* Work required: Write out exactly, with no other output, the lines below from the one that contains "- emerald apple fruit [342 493]" through the end.

[[ Data in this exercise open ]]

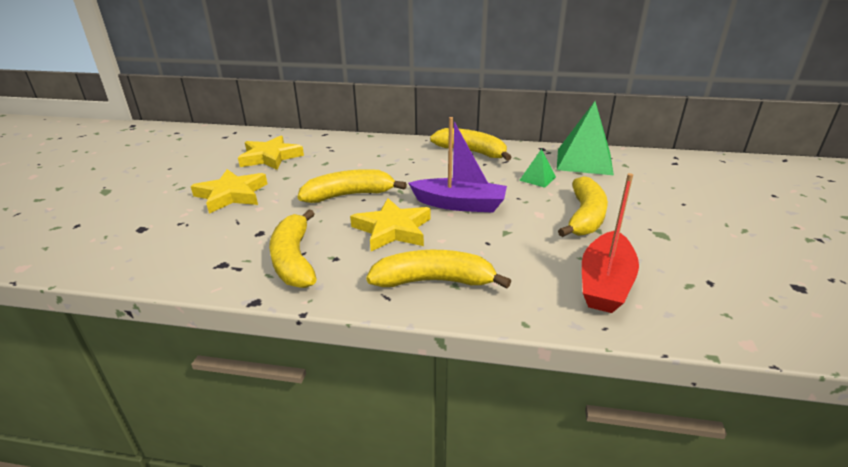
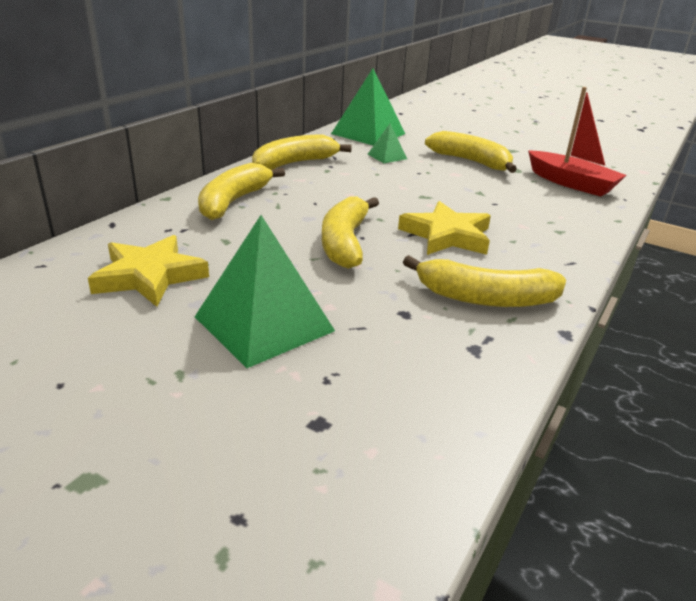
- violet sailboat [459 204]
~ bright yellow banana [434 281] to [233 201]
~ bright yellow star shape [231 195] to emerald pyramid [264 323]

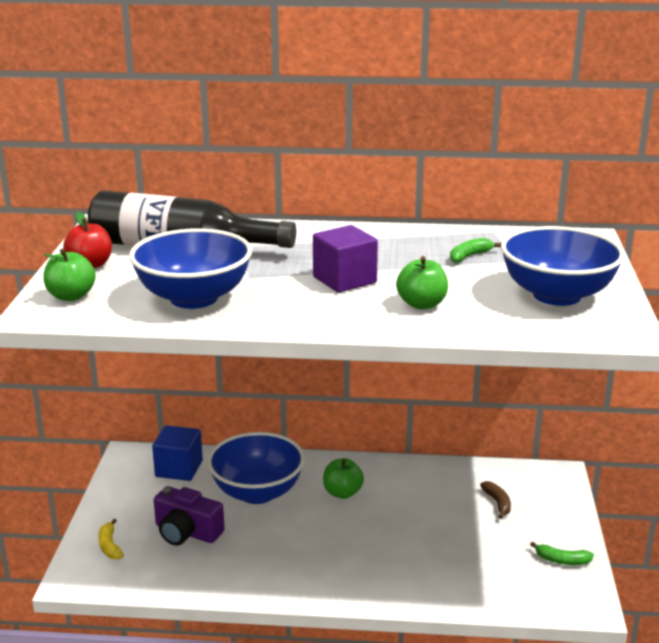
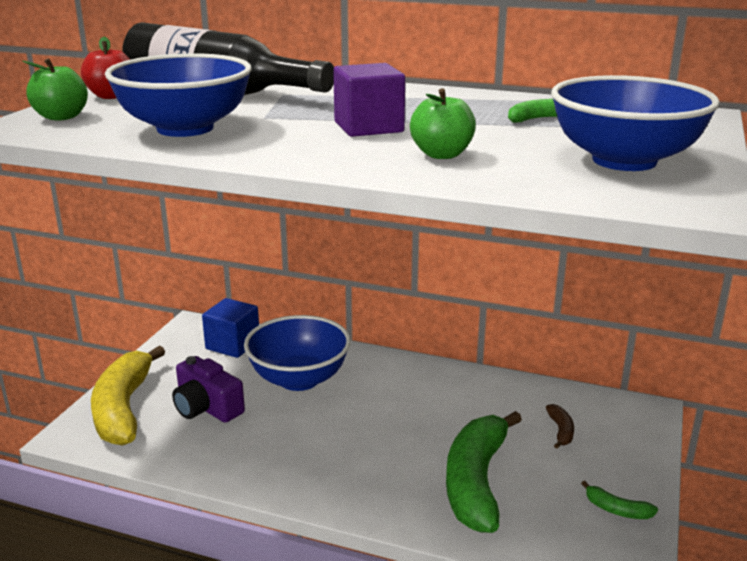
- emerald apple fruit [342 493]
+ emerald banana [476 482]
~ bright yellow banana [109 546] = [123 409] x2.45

[[ Data in this exercise closed ]]

* Result:
- emerald apple fruit [342 493]
+ emerald banana [476 482]
~ bright yellow banana [109 546] = [123 409] x2.45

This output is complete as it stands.